▶ TASK TO COMPLETE:
Print each of the records below word for word, without the pictures.

** Begin **

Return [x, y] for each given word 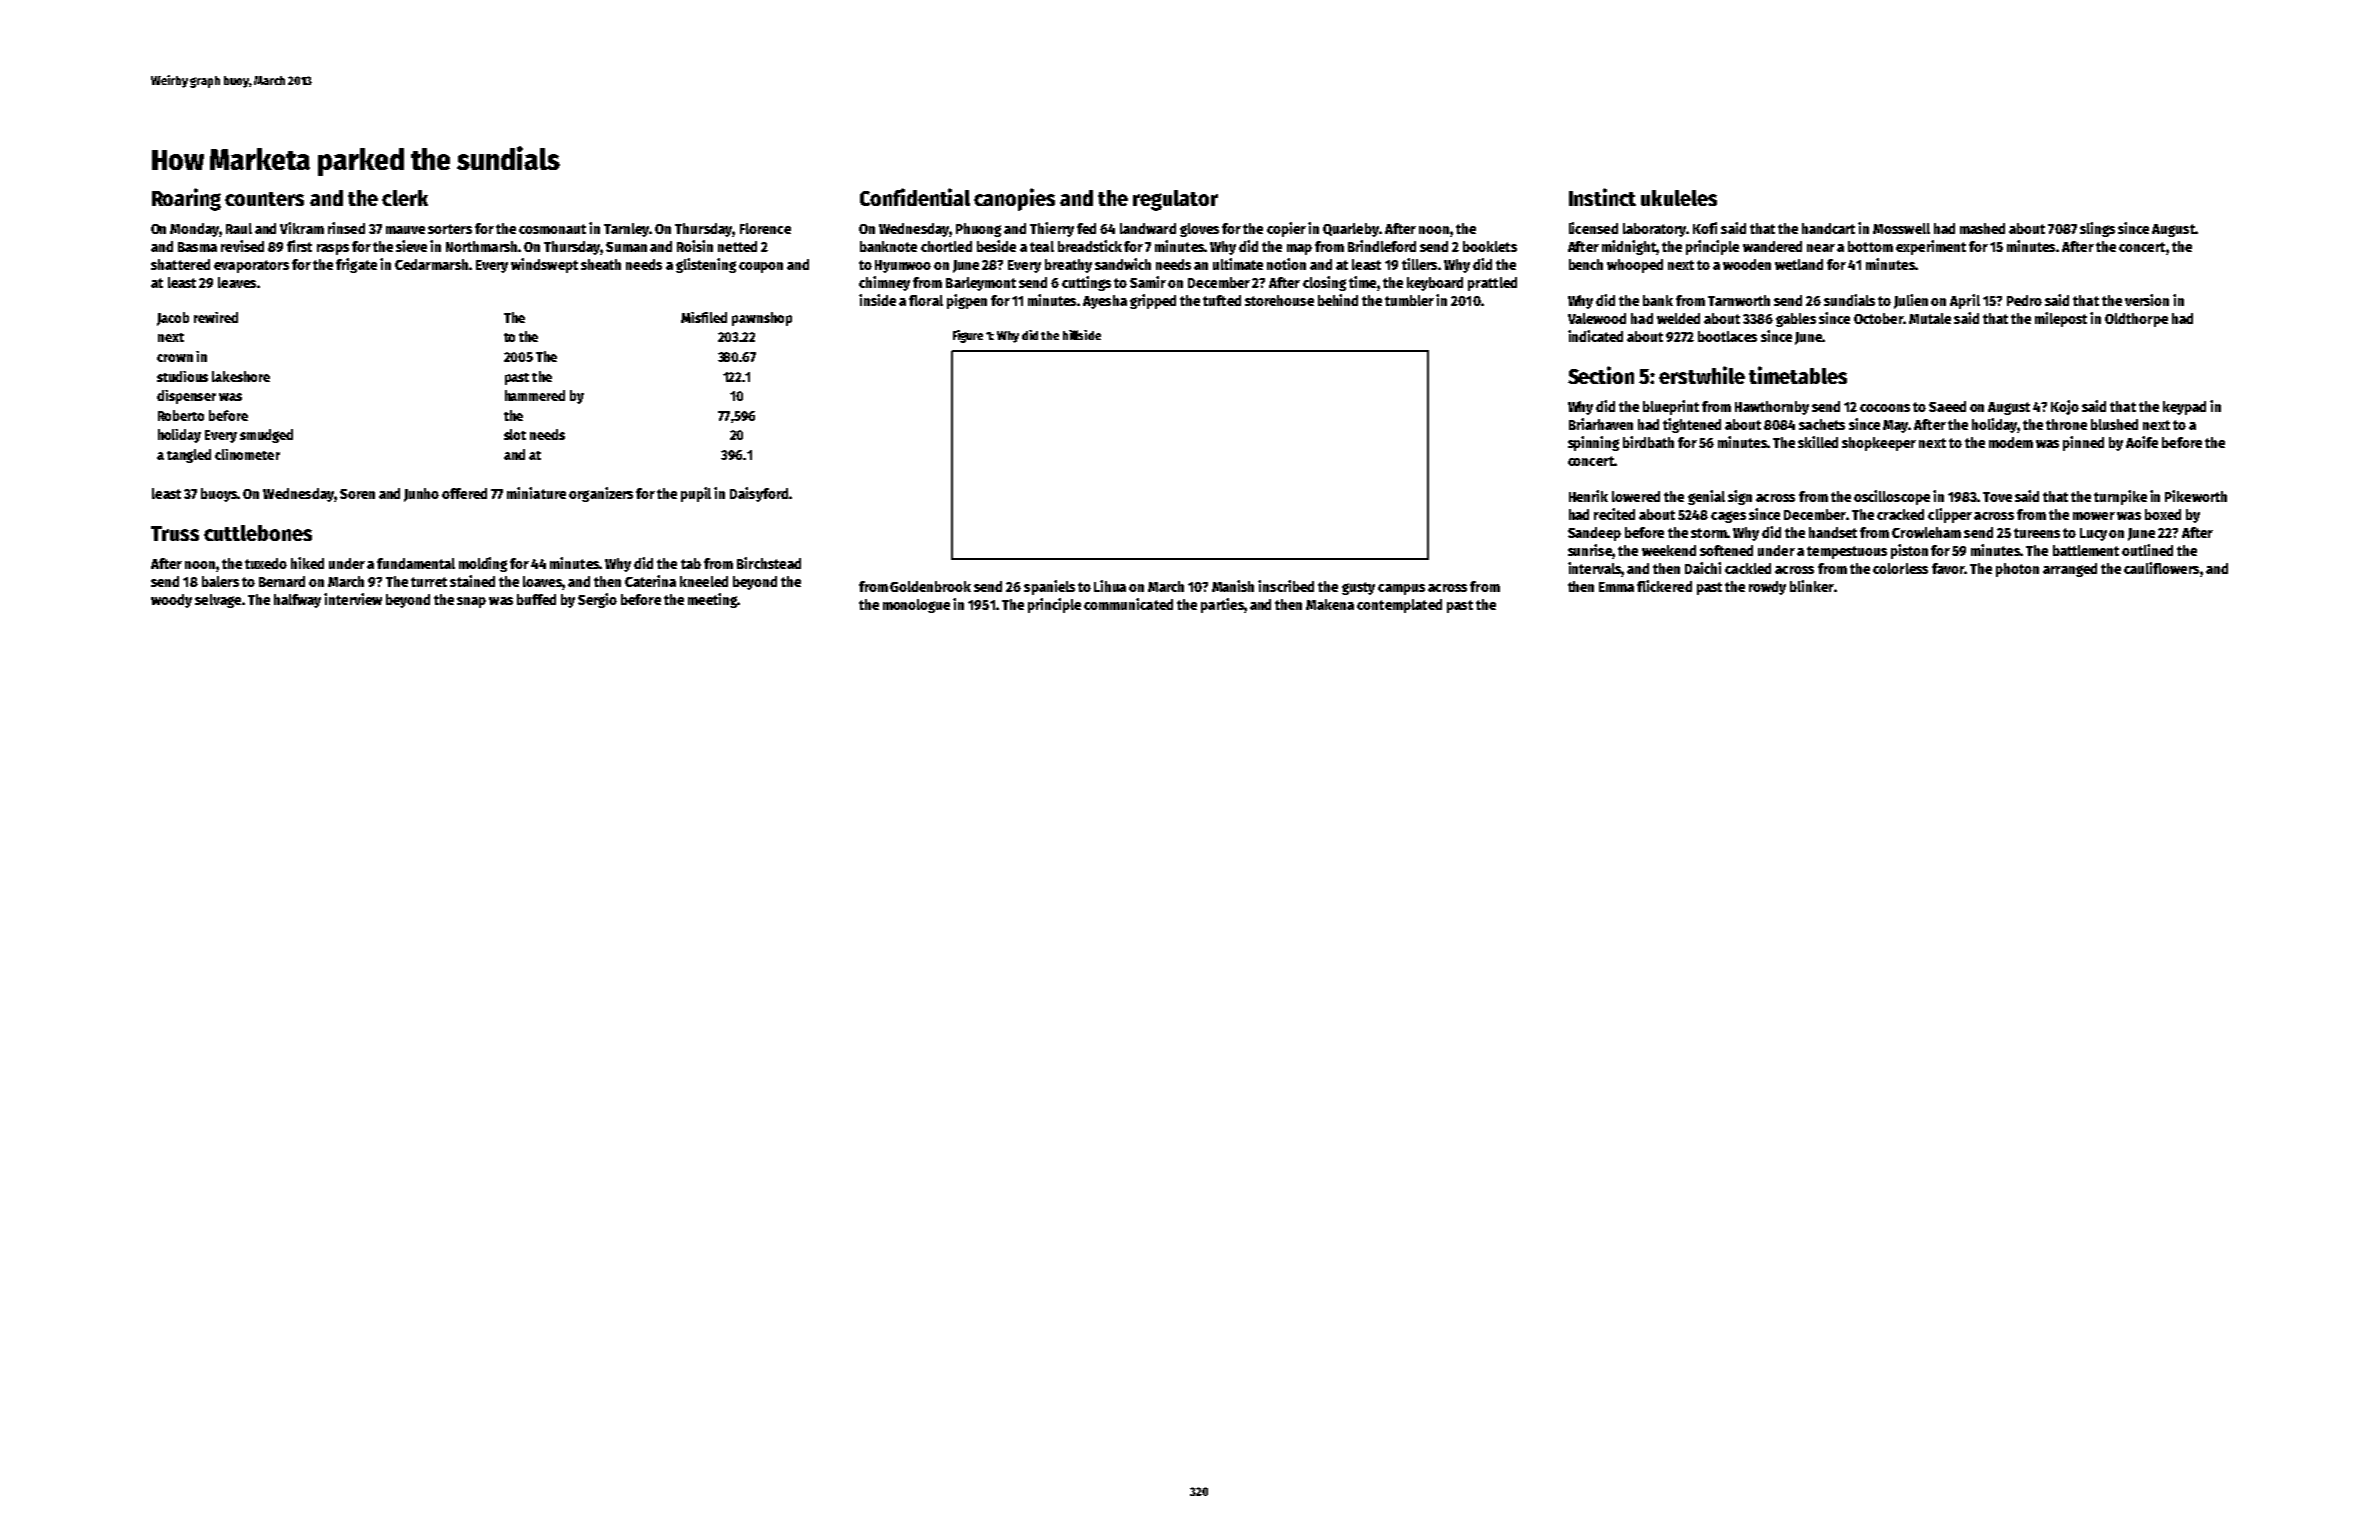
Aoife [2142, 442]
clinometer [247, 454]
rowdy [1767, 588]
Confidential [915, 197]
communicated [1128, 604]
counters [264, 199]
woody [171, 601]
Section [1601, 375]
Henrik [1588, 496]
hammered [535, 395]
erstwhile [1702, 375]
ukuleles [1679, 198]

** End **

▶ CORRECT RESULT:
Return [x, y] for each given word 
Aoife [2142, 442]
clinometer [247, 454]
rowdy [1767, 588]
Confidential [915, 197]
communicated [1128, 604]
counters [264, 199]
woody [171, 601]
Section [1601, 375]
Henrik [1588, 496]
hammered [535, 395]
erstwhile [1702, 375]
ukuleles [1679, 198]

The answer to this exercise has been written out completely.